_GIVEN DATA_.
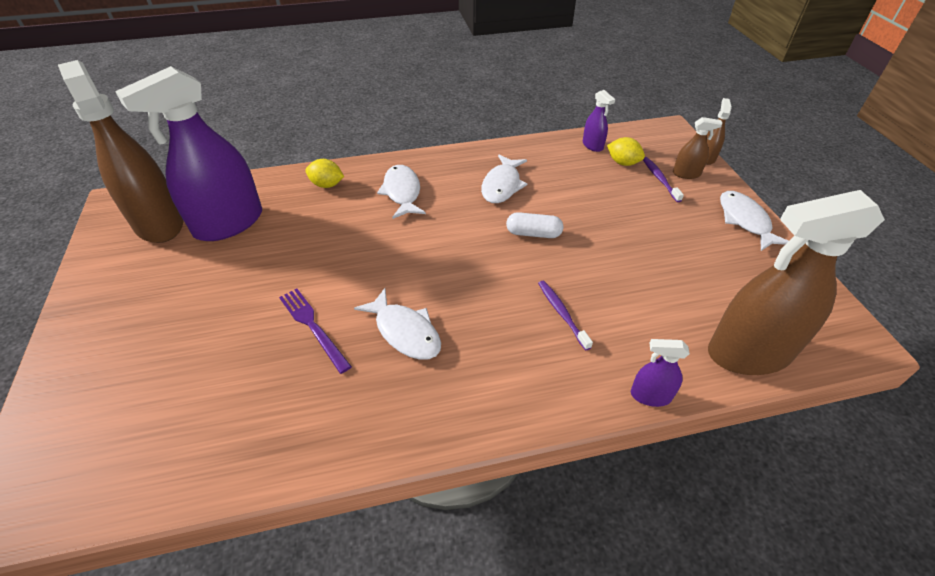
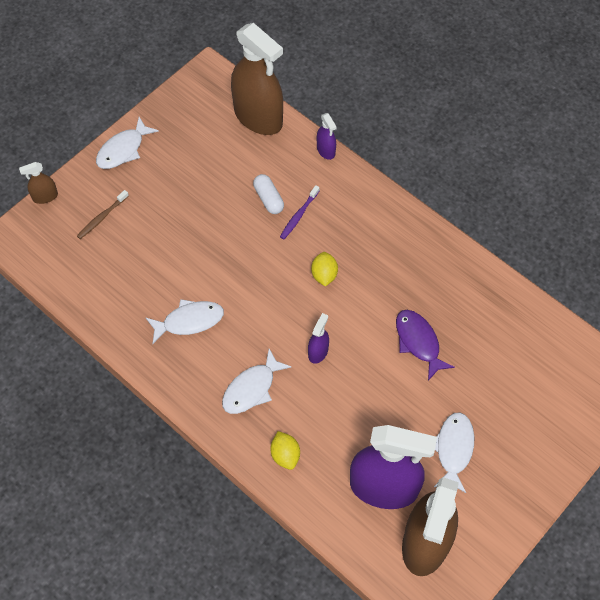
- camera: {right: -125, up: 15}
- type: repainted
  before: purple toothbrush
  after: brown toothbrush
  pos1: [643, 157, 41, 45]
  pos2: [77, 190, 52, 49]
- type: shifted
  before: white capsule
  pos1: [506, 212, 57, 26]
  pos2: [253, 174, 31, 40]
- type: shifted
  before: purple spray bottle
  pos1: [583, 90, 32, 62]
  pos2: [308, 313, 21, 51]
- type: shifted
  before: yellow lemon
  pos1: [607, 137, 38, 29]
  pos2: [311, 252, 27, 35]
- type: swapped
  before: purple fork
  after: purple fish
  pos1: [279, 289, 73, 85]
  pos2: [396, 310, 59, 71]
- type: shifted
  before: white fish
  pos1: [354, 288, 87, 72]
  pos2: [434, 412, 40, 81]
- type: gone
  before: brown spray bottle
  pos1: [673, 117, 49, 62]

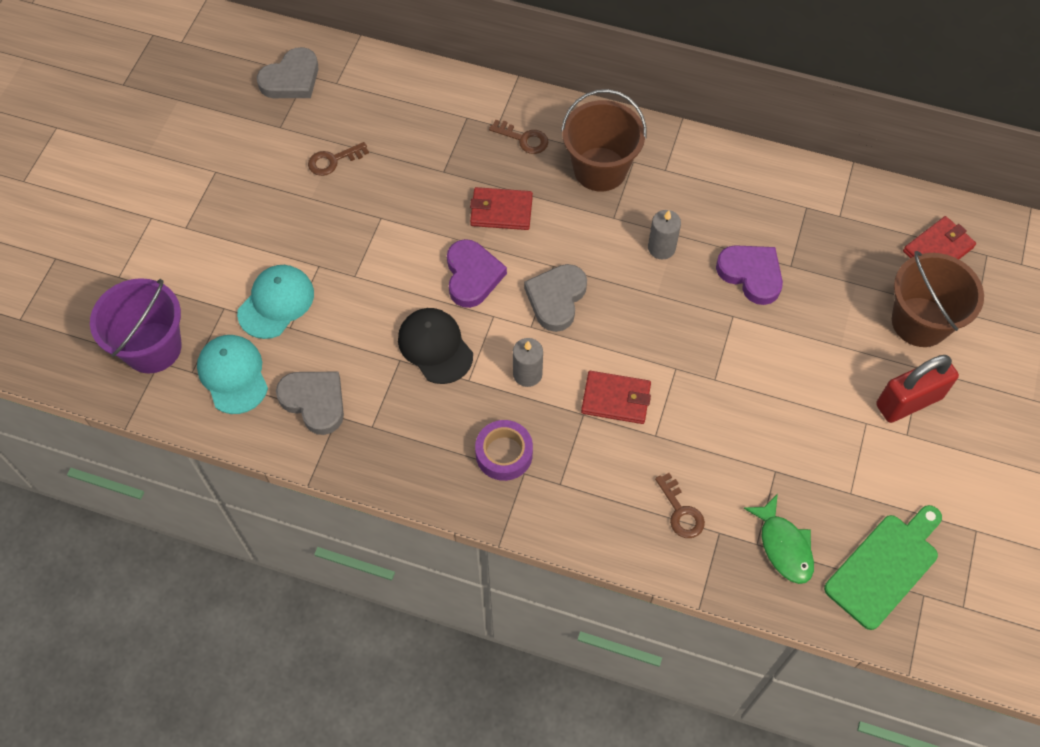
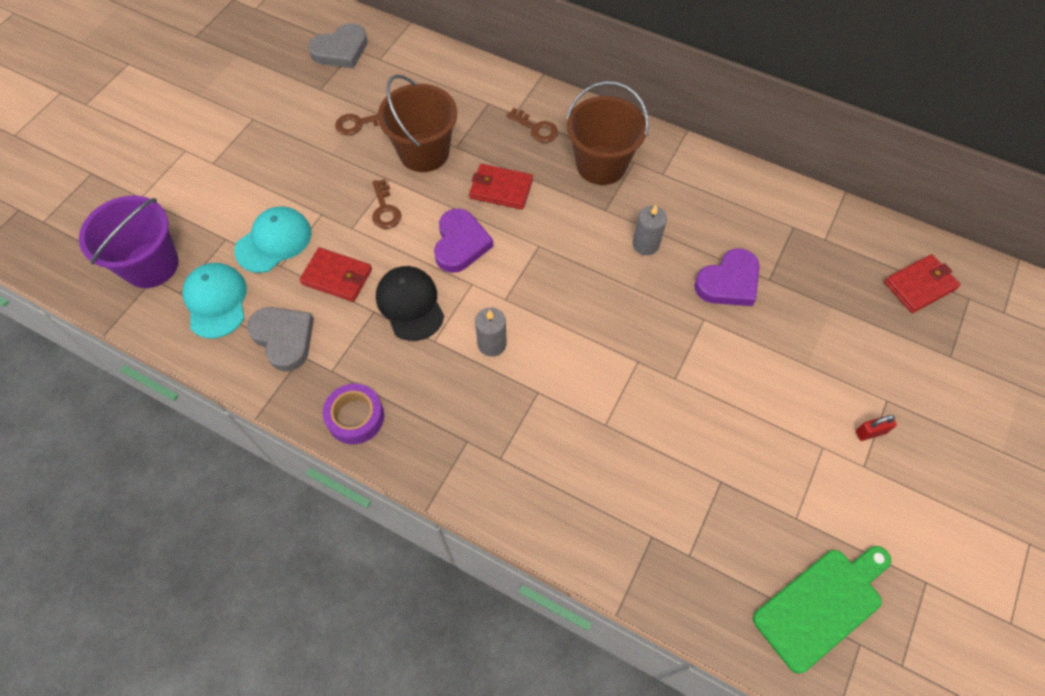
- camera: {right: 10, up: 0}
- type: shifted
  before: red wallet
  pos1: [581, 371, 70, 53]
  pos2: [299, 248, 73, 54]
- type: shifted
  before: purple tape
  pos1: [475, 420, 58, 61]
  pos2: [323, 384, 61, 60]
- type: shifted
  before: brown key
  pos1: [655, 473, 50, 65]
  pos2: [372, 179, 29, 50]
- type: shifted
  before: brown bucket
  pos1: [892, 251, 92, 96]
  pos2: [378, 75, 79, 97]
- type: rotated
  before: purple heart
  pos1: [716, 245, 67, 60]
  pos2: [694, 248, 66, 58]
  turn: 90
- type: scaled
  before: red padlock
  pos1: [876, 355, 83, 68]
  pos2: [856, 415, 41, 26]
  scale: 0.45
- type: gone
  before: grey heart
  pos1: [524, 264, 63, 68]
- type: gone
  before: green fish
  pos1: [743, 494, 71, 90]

_WHAT YOU HAVE TO DO_. Once the line with "pos2: [434, 412, 40, 81]" is found in the data above, reproduce it and each line after it exactly, through the line with "before: purple tape". Omit the pictures.

_ANSWER SECTION_.
  pos2: [434, 412, 40, 81]
- type: gone
  before: brown spray bottle
  pos1: [673, 117, 49, 62]

- camera: {right: 10, up: 0}
- type: shifted
  before: red wallet
  pos1: [581, 371, 70, 53]
  pos2: [299, 248, 73, 54]
- type: shifted
  before: purple tape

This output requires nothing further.